• WHAT THIS TASK INVOLVES:
Extract, in full, the lines below, beginning at the first and ending with the line that contains "541, 179, 601". Pictures do not belong in the copy.

Items from a data source
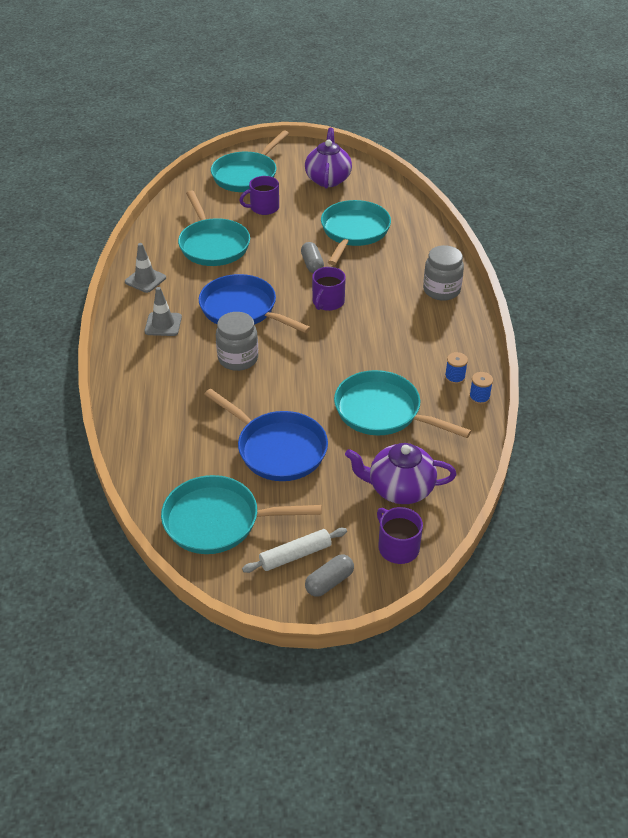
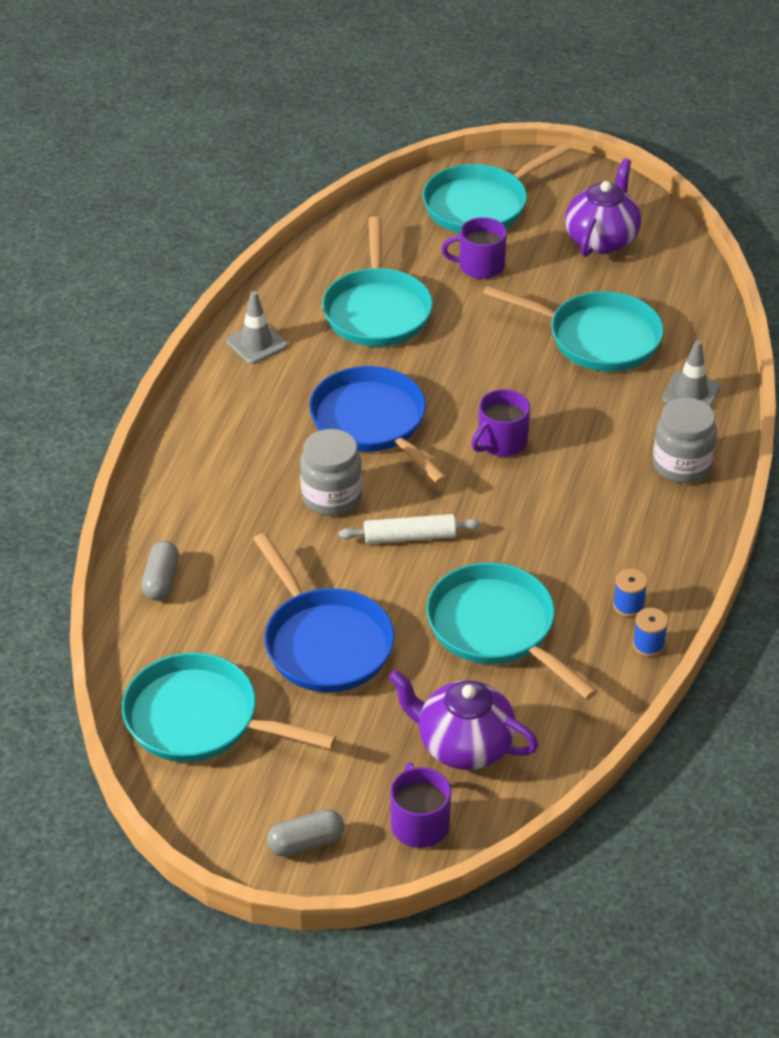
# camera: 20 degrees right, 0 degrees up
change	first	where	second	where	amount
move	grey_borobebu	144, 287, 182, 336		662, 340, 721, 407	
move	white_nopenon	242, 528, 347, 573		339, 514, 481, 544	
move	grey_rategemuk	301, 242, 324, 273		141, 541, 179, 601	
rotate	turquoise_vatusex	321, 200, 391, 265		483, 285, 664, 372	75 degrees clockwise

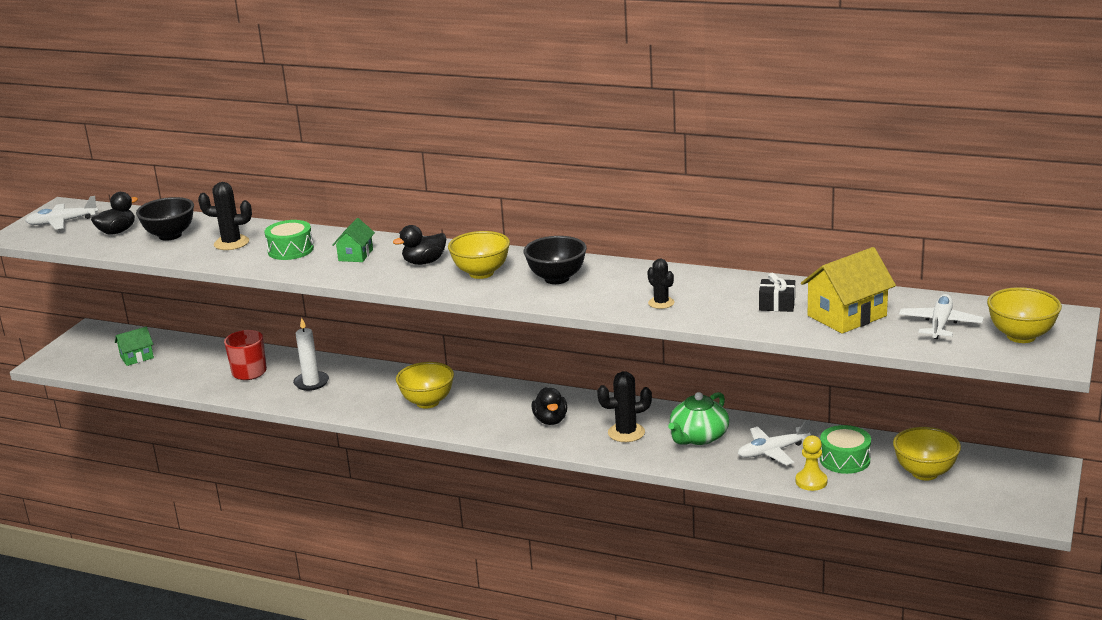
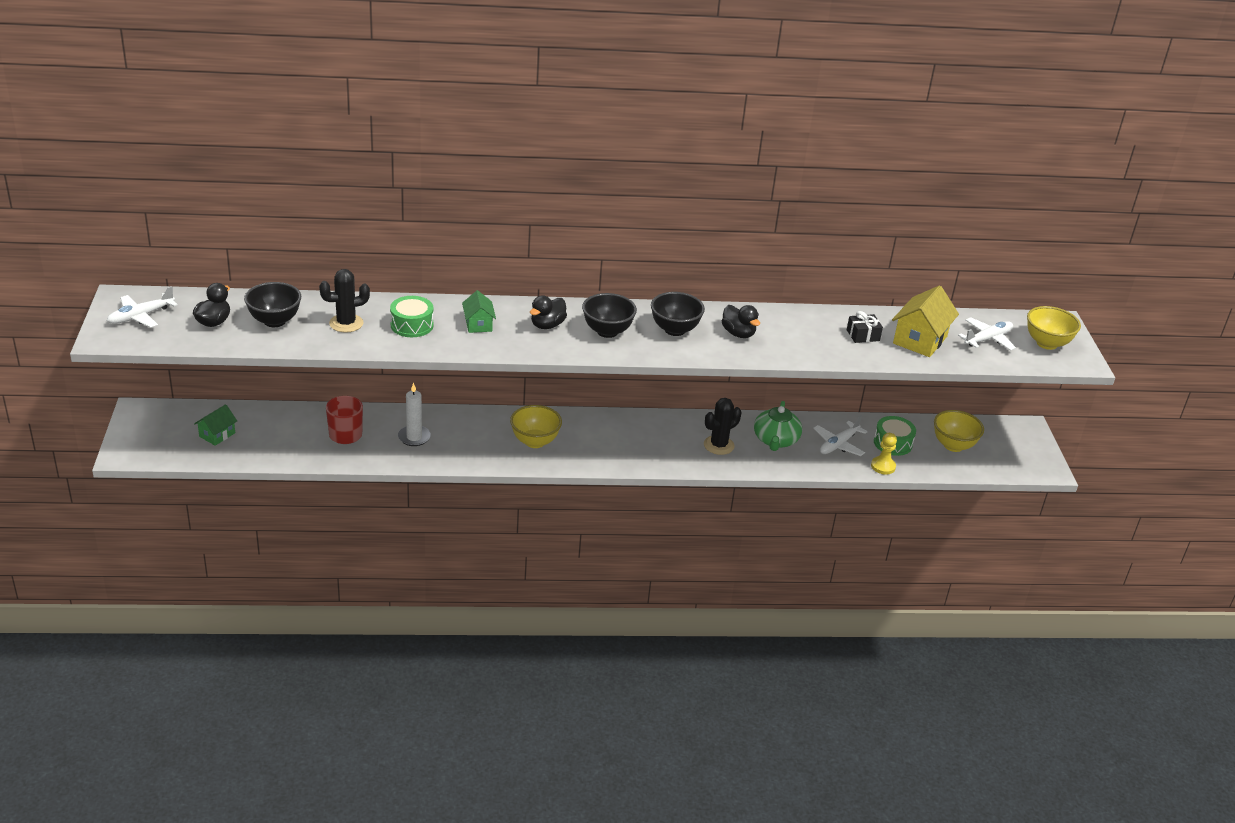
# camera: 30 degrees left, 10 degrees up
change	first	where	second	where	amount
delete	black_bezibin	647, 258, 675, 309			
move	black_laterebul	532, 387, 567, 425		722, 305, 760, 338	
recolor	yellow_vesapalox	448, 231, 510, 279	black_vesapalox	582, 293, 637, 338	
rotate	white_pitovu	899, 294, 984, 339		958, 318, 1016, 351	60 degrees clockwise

• FINISHED TASK:
# camera: 20 degrees right, 0 degrees up
change	first	where	second	where	amount
move	grey_borobebu	144, 287, 182, 336		662, 340, 721, 407	
move	white_nopenon	242, 528, 347, 573		339, 514, 481, 544	
move	grey_rategemuk	301, 242, 324, 273		141, 541, 179, 601	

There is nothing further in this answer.